[Required work] Starting at the line that contains "pink hat: [225,69,332,179]", return every line down to the end of the records below, exactly as written.
[Material to process]
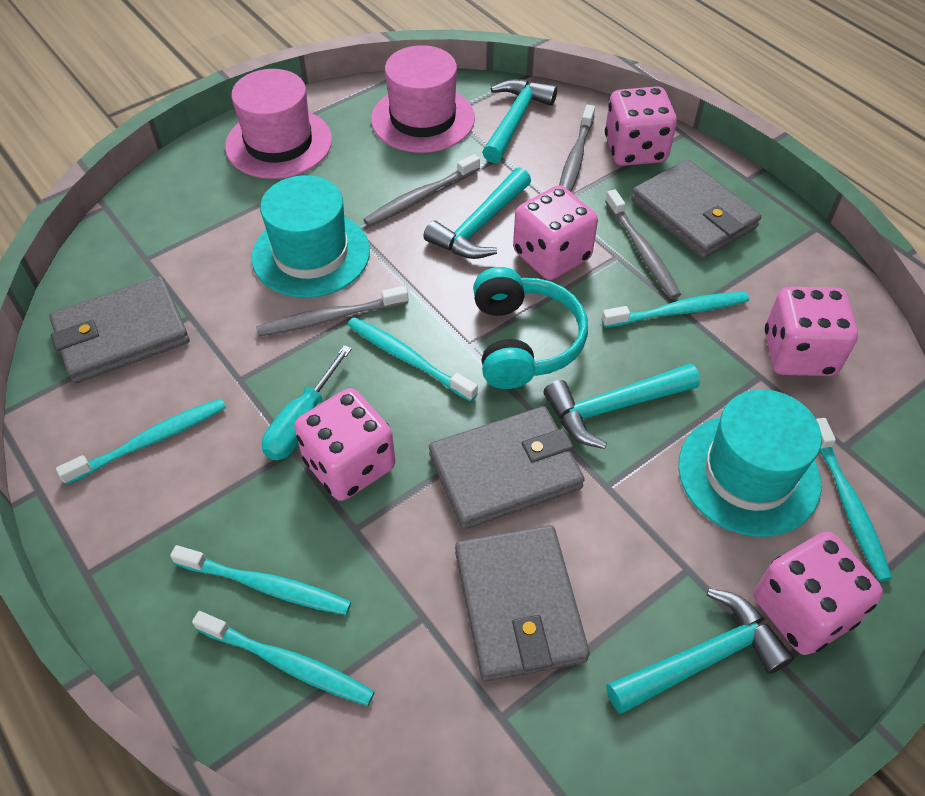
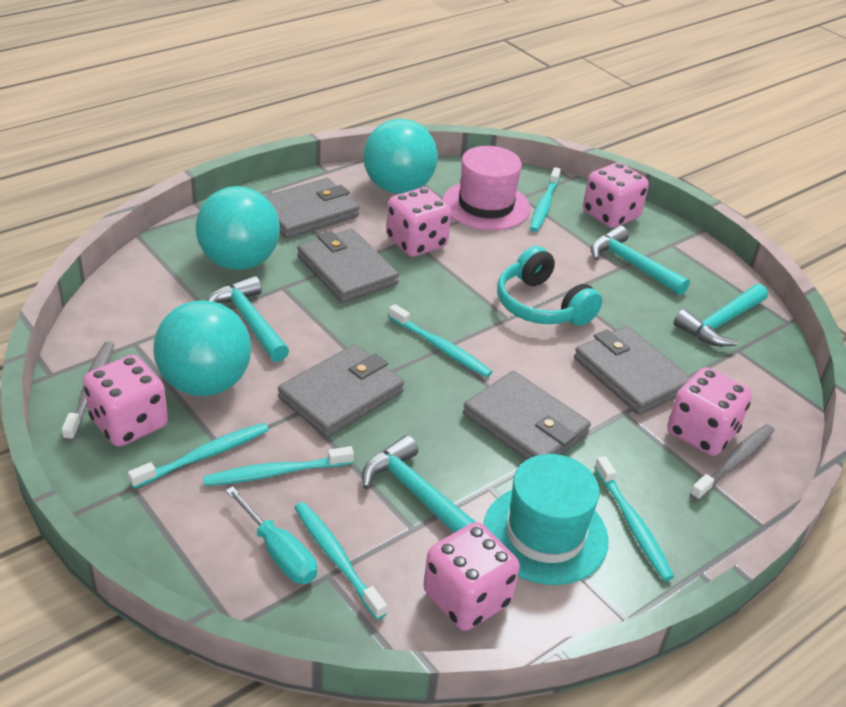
grey toothbrush: [256,286,409,336] [363,154,480,226] [559,105,595,192] [605,189,681,299] = 4 -> [62,341,114,441] [690,424,775,501] = 2
grey wallet: [50,276,190,384] [429,406,585,530] [455,525,590,682] [631,159,761,259] = 4 -> [265,178,359,239] [278,344,404,438] [297,229,399,303] [463,371,591,460] [574,326,691,415] = 5
pink hat: [225,69,332,179] [371,45,475,153] = 2 -> [443,146,530,230] = 1
turquoise ball: none = 0 -> [153,300,251,396] [196,186,280,270] [364,119,438,194] = 3
turquoise hat: [252,175,370,298] [678,389,822,537] = 2 -> [483,454,609,585] = 1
[/Material to process]
[Answer to the exercise]
pink hat: [225,69,332,179] [371,45,475,153] = 2 -> [443,146,530,230] = 1
turquoise ball: none = 0 -> [153,300,251,396] [196,186,280,270] [364,119,438,194] = 3
turquoise hat: [252,175,370,298] [678,389,822,537] = 2 -> [483,454,609,585] = 1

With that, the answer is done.